**EXERCISE INSTRUCTIONS:** Please copy each line of the listing that includes the string "VBUS".

**DATA UNDER STUDY:**
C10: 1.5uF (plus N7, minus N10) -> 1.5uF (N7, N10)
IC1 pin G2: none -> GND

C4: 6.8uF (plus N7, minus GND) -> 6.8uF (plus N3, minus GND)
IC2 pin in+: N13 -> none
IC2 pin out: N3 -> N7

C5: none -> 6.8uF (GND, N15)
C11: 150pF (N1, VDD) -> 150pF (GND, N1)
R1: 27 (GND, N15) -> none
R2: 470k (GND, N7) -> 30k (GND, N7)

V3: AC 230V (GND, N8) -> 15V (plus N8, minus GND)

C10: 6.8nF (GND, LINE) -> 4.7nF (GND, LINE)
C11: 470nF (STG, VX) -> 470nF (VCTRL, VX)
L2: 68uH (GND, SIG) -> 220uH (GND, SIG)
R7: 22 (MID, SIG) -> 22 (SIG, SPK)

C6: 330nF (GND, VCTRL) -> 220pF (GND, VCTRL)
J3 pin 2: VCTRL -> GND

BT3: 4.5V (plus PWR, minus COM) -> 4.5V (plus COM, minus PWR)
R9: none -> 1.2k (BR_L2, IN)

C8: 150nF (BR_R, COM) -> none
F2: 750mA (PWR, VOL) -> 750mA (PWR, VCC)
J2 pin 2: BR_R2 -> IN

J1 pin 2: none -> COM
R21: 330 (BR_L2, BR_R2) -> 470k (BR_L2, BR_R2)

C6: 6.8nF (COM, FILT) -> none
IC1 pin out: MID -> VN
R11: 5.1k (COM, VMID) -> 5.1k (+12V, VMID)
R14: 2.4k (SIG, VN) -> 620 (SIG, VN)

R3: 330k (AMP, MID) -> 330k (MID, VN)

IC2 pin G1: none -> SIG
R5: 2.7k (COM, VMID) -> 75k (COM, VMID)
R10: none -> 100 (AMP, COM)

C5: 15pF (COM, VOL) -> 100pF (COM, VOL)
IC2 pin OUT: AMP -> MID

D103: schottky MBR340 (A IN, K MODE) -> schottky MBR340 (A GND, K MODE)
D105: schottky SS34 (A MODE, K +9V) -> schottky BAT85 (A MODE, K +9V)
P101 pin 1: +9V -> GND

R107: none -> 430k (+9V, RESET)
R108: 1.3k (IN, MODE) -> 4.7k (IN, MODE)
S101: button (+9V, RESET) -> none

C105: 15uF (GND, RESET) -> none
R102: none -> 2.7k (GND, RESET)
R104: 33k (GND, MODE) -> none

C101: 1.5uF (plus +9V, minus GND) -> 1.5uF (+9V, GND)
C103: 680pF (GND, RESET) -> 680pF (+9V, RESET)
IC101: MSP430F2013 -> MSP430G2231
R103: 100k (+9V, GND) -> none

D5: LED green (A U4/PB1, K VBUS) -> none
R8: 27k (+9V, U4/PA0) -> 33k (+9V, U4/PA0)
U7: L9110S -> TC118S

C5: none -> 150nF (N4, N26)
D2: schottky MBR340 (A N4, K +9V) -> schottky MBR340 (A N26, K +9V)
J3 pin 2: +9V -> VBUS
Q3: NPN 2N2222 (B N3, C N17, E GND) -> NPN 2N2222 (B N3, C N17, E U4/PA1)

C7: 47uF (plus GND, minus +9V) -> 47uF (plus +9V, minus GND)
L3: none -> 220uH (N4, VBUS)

**TASK ANSWER:**
D5: LED green (A U4/PB1, K VBUS) -> none
J3 pin 2: +9V -> VBUS
L3: none -> 220uH (N4, VBUS)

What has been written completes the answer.